● Job:
Retype the data that follows with no alterations, please.

● ● ●

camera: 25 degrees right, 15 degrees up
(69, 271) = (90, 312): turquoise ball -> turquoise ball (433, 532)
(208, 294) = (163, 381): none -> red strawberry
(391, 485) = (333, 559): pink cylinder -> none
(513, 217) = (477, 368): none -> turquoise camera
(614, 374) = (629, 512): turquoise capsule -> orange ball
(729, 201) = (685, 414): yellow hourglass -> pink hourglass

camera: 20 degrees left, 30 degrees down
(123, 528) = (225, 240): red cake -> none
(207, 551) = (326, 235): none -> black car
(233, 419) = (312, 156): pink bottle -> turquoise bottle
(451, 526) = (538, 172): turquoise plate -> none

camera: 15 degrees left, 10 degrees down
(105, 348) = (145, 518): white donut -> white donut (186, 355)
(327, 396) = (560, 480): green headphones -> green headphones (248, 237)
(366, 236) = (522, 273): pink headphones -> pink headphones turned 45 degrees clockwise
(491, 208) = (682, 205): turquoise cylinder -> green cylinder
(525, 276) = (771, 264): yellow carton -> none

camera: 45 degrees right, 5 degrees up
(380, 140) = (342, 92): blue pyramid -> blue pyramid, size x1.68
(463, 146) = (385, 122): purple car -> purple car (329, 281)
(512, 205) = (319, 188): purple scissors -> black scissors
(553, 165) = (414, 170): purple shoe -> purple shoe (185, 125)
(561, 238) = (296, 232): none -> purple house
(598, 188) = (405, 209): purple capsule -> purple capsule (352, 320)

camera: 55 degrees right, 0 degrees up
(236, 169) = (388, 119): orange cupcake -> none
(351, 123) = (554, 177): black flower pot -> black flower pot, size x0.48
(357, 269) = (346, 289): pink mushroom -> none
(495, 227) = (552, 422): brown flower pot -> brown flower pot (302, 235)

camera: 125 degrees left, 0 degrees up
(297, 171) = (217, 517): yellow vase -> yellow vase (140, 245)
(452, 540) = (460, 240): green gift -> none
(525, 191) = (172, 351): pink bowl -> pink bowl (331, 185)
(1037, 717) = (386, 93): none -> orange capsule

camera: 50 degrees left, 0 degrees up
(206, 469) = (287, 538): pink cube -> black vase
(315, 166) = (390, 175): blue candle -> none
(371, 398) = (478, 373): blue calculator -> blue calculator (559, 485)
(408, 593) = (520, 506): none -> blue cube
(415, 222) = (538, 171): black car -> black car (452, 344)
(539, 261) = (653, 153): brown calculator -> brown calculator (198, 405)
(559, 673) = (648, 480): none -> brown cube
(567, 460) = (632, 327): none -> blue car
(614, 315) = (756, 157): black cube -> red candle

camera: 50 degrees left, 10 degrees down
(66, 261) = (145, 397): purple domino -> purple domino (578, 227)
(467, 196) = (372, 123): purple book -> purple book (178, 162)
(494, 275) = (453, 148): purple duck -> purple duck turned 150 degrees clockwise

● ● ●

● Answer to this problem:
camera: 25 degrees right, 15 degrees up
(69, 271) = (90, 312): turquoise ball -> turquoise ball (433, 532)
(208, 294) = (163, 381): none -> red strawberry
(391, 485) = (333, 559): pink cylinder -> none
(513, 217) = (477, 368): none -> turquoise camera
(614, 374) = (629, 512): turquoise capsule -> orange ball
(729, 201) = (685, 414): yellow hourglass -> pink hourglass

camera: 20 degrees left, 30 degrees down
(123, 528) = (225, 240): red cake -> none
(207, 551) = (326, 235): none -> black car
(233, 419) = (312, 156): pink bottle -> turquoise bottle
(451, 526) = (538, 172): turquoise plate -> none

camera: 15 degrees left, 10 degrees down
(105, 348) = (145, 518): white donut -> white donut (186, 355)
(327, 396) = (560, 480): green headphones -> green headphones (248, 237)
(366, 236) = (522, 273): pink headphones -> pink headphones turned 45 degrees clockwise
(491, 208) = (682, 205): turquoise cylinder -> green cylinder
(525, 276) = (771, 264): yellow carton -> none

camera: 45 degrees right, 5 degrees up
(380, 140) = (342, 92): blue pyramid -> blue pyramid, size x1.68
(463, 146) = (385, 122): purple car -> purple car (329, 281)
(512, 205) = (319, 188): purple scissors -> black scissors
(553, 165) = (414, 170): purple shoe -> purple shoe (185, 125)
(561, 238) = (296, 232): none -> purple house
(598, 188) = (405, 209): purple capsule -> purple capsule (352, 320)

camera: 55 degrees right, 0 degrees up
(236, 169) = (388, 119): orange cupcake -> none
(351, 123) = (554, 177): black flower pot -> black flower pot, size x0.48
(357, 269) = (346, 289): pink mushroom -> none
(495, 227) = (552, 422): brown flower pot -> brown flower pot (302, 235)

camera: 125 degrees left, 0 degrees up
(297, 171) = (217, 517): yellow vase -> yellow vase (140, 245)
(452, 540) = (460, 240): green gift -> none
(525, 191) = (172, 351): pink bowl -> pink bowl (331, 185)
(1037, 717) = (386, 93): none -> orange capsule

camera: 50 degrees left, 0 degrees up
(206, 469) = (287, 538): pink cube -> black vase
(315, 166) = (390, 175): blue candle -> none
(371, 398) = (478, 373): blue calculator -> blue calculator (559, 485)
(408, 593) = (520, 506): none -> blue cube
(415, 222) = (538, 171): black car -> black car (452, 344)
(539, 261) = (653, 153): brown calculator -> brown calculator (198, 405)
(559, 673) = (648, 480): none -> brown cube
(567, 460) = (632, 327): none -> blue car
(614, 315) = (756, 157): black cube -> red candle

camera: 50 degrees left, 10 degrees down
(66, 261) = (145, 397): purple domino -> purple domino (578, 227)
(467, 196) = (372, 123): purple book -> purple book (178, 162)
(494, 275) = (453, 148): purple duck -> purple duck turned 150 degrees clockwise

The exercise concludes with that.